Task to complete: An exact copy of every entry below is required, and no picture may appear in it.

--- Data for the task Enclosed Below ---

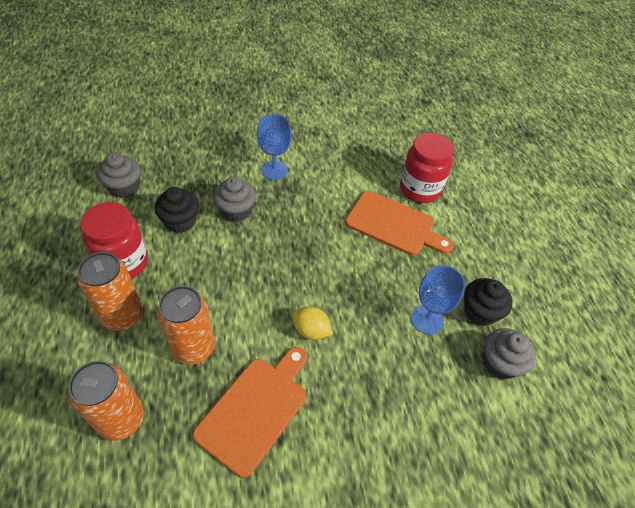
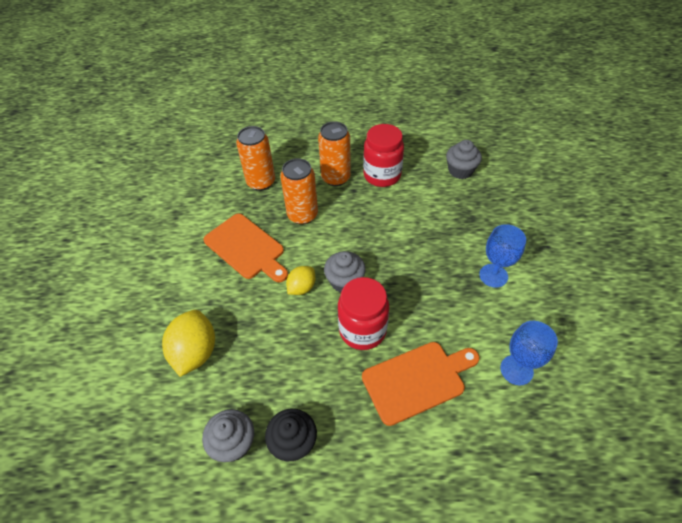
camera: 105 degrees right, 0 degrees up
(180, 221) = (423, 205): black cupcake -> none
(236, 211) = (435, 243): grey cupcake -> grey cupcake (345, 281)
(394, 225) = (417, 380): orange cutting board -> orange cutting board turned 150 degrees counterclockwise
(420, 189) = (475, 424): red jar -> red jar (362, 330)
(420, 432) = (195, 352): none -> yellow lemon
(427, 319) = (294, 385): blue goblet -> blue goblet (516, 370)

--- End of Enclosed Data for the task ---

Expected output:
camera: 105 degrees right, 0 degrees up
(180, 221) = (423, 205): black cupcake -> none
(236, 211) = (435, 243): grey cupcake -> grey cupcake (345, 281)
(394, 225) = (417, 380): orange cutting board -> orange cutting board turned 150 degrees counterclockwise
(420, 189) = (475, 424): red jar -> red jar (362, 330)
(420, 432) = (195, 352): none -> yellow lemon
(427, 319) = (294, 385): blue goblet -> blue goblet (516, 370)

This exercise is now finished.